Dataset entries:
──────
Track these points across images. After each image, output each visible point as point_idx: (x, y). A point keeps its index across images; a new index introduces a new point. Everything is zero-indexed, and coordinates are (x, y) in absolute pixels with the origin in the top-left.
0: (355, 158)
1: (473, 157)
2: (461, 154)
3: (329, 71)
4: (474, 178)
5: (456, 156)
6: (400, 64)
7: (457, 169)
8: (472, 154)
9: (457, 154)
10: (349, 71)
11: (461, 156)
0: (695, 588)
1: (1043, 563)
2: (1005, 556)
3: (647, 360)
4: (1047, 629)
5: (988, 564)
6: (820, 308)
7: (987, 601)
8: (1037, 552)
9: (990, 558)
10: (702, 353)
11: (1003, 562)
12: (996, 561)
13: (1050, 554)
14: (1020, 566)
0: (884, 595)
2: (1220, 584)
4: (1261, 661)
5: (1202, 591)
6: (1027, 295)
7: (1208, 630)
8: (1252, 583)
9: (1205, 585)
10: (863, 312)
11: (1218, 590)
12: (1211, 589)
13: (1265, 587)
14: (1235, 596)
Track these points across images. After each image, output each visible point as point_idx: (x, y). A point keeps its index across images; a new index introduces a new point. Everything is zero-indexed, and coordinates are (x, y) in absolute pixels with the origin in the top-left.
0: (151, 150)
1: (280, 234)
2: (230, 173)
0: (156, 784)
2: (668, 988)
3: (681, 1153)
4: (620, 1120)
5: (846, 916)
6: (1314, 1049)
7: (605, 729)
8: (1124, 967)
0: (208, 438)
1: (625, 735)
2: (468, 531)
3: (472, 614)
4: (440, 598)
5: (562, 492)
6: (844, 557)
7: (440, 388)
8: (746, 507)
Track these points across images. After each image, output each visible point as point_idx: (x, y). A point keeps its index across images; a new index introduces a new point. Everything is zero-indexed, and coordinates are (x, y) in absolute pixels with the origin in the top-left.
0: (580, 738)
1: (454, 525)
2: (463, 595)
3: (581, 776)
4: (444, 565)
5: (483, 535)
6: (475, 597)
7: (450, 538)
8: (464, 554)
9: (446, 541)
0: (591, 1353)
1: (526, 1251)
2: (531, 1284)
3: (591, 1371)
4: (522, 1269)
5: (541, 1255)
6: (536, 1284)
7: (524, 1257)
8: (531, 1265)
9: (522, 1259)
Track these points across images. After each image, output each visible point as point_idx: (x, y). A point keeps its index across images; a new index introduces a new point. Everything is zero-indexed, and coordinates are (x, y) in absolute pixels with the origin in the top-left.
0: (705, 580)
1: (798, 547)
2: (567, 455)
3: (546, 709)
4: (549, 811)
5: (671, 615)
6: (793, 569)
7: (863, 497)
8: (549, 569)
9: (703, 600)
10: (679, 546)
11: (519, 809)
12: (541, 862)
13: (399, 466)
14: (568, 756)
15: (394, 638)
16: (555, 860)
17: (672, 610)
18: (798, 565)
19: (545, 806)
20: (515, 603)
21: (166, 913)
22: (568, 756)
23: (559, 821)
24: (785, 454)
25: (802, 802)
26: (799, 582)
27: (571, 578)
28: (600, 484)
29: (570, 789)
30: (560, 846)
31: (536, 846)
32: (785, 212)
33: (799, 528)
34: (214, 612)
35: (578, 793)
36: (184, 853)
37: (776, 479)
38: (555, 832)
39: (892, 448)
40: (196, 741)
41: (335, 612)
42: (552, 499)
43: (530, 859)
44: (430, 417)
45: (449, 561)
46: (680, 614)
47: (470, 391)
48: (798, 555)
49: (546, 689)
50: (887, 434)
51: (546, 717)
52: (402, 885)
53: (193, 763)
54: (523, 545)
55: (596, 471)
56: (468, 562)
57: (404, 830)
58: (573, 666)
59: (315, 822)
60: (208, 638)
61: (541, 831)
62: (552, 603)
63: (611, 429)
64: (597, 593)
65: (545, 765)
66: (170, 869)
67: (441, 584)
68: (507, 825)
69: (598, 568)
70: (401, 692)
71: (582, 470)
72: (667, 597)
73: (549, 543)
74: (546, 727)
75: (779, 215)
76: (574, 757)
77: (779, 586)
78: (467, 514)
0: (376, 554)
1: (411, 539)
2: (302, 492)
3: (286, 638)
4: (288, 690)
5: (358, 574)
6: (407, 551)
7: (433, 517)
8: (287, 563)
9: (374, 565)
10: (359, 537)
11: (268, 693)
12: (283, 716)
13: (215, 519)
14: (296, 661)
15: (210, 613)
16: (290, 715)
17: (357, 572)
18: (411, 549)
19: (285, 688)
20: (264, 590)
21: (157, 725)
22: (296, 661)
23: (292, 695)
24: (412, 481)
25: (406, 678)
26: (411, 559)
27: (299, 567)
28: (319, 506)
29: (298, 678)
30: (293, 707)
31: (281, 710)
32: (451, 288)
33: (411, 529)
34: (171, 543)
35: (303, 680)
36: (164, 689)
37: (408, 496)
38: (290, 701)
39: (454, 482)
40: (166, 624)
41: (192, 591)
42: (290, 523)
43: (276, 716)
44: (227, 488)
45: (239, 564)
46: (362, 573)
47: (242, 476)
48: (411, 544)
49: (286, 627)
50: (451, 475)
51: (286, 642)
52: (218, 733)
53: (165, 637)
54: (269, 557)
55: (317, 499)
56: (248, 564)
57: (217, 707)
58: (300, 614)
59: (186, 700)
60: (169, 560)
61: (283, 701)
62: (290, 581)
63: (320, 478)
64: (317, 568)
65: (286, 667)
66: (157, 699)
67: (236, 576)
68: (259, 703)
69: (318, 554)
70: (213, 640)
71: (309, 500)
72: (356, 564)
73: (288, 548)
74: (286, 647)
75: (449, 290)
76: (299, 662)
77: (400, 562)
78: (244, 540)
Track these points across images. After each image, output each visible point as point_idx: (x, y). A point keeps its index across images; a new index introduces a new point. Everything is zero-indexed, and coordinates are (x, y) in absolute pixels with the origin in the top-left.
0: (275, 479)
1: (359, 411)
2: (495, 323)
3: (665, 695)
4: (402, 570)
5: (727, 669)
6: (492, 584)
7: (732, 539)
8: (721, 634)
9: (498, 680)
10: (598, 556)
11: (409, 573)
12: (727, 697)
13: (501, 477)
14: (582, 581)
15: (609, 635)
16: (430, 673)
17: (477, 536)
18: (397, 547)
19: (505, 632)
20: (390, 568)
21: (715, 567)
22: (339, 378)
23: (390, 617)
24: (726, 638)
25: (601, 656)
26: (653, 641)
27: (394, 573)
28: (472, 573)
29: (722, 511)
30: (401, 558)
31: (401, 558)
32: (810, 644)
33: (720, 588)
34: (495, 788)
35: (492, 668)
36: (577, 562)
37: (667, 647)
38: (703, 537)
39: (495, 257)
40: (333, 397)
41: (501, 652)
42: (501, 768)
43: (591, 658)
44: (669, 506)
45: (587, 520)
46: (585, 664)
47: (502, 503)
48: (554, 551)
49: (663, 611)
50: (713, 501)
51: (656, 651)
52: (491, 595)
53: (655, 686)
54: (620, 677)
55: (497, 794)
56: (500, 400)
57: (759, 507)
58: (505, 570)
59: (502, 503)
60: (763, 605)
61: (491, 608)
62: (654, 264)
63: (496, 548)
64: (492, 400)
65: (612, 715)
──────
§ Stated problem: Please duplicate the lines of the items above, from the line containing "12: (996, 561)" through the line containing "2: (668, 988)", both included, keeping each line identical.

§ The reply:
12: (996, 561)
13: (1050, 554)
14: (1020, 566)
0: (884, 595)
2: (1220, 584)
4: (1261, 661)
5: (1202, 591)
6: (1027, 295)
7: (1208, 630)
8: (1252, 583)
9: (1205, 585)
10: (863, 312)
11: (1218, 590)
12: (1211, 589)
13: (1265, 587)
14: (1235, 596)
Track these points across images. After each image, output each visible point as point_idx: (x, y). A point keeps its index across images; a new index introduces a new point. Everything is zero-indexed, and coordinates are (x, y) in absolute pixels with the origin in the top-left.
0: (151, 150)
1: (280, 234)
2: (230, 173)
0: (156, 784)
2: (668, 988)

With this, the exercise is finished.